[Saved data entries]
_ _ _

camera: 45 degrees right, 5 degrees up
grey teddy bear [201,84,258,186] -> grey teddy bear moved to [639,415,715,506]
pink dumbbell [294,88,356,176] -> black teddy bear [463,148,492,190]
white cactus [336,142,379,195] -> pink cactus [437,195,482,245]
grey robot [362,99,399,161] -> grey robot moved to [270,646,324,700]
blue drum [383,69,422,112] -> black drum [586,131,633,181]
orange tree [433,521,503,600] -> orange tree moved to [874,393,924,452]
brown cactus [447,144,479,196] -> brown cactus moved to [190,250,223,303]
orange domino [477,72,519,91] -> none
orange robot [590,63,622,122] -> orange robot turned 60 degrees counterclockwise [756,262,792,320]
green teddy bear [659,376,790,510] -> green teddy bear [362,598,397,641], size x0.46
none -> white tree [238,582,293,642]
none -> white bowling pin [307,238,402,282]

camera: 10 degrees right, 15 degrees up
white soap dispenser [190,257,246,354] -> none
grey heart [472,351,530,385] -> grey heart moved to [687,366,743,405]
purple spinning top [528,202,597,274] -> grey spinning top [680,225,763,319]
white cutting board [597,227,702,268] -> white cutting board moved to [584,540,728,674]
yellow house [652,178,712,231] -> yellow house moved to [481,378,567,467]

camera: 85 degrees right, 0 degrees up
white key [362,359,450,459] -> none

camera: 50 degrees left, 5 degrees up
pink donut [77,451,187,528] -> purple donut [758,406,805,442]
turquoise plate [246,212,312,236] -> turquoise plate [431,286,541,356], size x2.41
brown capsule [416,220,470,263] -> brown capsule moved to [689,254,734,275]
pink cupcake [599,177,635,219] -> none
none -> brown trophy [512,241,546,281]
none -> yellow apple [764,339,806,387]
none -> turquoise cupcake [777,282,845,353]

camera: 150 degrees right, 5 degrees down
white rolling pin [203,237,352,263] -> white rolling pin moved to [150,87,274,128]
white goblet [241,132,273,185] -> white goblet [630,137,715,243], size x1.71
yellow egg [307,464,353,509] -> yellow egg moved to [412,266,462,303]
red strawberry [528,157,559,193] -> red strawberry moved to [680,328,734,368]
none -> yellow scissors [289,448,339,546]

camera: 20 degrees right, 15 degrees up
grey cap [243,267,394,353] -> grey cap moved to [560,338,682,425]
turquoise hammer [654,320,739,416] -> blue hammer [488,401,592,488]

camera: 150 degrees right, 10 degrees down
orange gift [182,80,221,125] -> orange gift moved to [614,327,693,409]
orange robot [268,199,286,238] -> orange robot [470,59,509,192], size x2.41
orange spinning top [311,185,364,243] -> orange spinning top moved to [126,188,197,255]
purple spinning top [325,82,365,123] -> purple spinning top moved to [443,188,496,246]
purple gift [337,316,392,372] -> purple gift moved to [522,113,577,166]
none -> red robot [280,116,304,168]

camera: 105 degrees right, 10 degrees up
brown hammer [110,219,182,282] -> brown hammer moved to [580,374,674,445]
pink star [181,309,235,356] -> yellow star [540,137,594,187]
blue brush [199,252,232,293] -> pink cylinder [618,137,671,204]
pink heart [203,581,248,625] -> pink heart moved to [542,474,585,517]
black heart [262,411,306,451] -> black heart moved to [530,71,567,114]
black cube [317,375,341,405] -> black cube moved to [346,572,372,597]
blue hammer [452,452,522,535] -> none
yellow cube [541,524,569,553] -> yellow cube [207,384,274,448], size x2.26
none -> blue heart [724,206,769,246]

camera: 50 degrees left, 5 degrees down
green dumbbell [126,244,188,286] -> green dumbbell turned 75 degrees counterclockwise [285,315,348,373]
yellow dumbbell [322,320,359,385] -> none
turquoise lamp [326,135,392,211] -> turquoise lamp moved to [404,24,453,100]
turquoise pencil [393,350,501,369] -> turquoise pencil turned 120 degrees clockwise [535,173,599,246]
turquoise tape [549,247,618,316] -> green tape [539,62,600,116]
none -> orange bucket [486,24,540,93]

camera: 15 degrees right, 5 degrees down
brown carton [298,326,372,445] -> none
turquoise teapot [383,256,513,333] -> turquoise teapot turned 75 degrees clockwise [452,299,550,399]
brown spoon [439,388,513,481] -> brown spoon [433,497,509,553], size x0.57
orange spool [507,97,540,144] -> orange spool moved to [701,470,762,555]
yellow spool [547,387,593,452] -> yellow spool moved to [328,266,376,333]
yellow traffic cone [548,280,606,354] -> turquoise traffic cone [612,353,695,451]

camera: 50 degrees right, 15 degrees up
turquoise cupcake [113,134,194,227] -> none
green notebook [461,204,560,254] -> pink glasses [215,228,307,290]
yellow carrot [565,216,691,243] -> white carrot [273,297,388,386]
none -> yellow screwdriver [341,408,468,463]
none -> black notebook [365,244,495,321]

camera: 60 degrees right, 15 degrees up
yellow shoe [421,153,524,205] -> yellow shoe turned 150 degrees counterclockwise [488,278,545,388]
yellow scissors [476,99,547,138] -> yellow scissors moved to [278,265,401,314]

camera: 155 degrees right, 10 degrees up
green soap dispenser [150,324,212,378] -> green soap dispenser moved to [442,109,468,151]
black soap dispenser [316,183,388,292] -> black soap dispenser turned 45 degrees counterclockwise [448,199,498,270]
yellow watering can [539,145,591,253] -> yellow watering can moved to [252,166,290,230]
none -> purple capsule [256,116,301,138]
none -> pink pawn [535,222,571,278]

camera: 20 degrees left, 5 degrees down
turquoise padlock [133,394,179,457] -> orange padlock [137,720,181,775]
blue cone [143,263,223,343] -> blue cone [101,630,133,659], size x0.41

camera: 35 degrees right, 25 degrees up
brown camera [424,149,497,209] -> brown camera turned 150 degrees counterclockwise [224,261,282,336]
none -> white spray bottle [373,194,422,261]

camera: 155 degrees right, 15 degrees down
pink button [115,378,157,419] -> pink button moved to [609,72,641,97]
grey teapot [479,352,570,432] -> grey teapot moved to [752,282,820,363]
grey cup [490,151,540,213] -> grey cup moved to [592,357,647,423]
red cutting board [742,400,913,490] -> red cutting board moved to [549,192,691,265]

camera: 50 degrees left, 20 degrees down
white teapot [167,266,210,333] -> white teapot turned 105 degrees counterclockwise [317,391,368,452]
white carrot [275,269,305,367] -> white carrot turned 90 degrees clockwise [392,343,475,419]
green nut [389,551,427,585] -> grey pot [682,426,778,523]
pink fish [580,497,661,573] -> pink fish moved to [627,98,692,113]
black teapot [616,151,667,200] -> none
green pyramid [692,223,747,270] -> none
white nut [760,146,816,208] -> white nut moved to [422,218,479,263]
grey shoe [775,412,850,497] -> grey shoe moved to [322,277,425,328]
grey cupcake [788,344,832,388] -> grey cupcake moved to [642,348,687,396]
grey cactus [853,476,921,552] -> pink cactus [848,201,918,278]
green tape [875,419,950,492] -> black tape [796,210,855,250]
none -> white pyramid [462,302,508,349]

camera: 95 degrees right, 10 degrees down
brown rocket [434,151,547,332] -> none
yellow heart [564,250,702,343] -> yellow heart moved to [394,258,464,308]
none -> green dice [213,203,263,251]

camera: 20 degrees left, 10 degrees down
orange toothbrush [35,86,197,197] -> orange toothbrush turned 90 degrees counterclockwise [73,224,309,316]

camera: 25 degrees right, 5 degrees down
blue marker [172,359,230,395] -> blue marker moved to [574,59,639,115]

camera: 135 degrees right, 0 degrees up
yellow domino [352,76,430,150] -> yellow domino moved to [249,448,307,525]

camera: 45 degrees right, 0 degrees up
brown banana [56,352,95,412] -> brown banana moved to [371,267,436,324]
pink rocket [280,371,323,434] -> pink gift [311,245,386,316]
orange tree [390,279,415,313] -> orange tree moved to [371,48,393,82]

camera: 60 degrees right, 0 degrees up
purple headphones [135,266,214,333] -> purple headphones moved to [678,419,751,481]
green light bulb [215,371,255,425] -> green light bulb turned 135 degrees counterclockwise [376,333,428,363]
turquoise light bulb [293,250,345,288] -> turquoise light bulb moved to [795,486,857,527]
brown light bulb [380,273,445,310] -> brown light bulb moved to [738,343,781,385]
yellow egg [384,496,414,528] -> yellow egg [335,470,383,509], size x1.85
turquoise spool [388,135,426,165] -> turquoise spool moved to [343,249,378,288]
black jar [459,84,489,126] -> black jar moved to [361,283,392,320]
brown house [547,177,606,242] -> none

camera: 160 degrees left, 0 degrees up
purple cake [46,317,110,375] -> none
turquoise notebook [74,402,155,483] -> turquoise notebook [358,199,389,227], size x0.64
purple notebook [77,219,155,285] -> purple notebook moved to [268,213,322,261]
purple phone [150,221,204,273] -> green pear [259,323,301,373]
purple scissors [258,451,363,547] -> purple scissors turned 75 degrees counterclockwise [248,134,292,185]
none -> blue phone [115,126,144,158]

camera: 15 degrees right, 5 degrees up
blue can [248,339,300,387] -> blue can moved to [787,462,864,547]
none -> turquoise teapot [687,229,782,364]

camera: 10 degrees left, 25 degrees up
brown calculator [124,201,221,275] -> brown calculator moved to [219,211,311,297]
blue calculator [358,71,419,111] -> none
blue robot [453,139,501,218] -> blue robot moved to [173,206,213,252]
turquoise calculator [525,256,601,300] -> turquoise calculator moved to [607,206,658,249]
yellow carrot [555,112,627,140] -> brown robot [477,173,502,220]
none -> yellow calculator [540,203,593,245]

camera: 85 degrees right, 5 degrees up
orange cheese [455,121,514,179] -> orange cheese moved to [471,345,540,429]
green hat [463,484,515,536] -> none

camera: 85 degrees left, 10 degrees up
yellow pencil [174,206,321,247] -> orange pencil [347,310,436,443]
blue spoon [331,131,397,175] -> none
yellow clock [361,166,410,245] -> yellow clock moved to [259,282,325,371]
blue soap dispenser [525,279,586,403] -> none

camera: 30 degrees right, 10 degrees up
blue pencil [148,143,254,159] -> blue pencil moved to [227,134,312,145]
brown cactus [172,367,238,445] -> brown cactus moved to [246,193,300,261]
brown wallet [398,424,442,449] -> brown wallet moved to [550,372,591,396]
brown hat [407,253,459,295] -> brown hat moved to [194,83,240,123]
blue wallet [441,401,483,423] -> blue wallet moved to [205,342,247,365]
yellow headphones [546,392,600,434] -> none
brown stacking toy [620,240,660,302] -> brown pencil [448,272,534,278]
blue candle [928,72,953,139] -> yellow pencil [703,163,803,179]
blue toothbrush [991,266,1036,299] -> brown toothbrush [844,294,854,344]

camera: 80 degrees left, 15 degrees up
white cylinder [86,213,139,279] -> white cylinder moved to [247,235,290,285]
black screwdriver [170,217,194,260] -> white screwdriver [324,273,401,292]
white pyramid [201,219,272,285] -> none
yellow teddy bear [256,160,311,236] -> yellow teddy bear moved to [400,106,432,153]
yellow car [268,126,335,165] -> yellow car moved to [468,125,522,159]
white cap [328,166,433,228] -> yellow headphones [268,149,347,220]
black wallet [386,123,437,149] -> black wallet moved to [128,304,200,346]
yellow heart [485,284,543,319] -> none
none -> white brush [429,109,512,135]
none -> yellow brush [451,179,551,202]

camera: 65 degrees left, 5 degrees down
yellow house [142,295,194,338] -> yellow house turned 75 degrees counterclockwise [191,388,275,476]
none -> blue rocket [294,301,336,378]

_ _ _

- **ACTIVITY**
For the string "size", return every line of the data where it appears.

- **REPLY TO THE EXERCISE**
green teddy bear [659,376,790,510] -> green teddy bear [362,598,397,641], size x0.46
turquoise plate [246,212,312,236] -> turquoise plate [431,286,541,356], size x2.41
white goblet [241,132,273,185] -> white goblet [630,137,715,243], size x1.71
orange robot [268,199,286,238] -> orange robot [470,59,509,192], size x2.41
yellow cube [541,524,569,553] -> yellow cube [207,384,274,448], size x2.26
brown spoon [439,388,513,481] -> brown spoon [433,497,509,553], size x0.57
blue cone [143,263,223,343] -> blue cone [101,630,133,659], size x0.41
yellow egg [384,496,414,528] -> yellow egg [335,470,383,509], size x1.85
turquoise notebook [74,402,155,483] -> turquoise notebook [358,199,389,227], size x0.64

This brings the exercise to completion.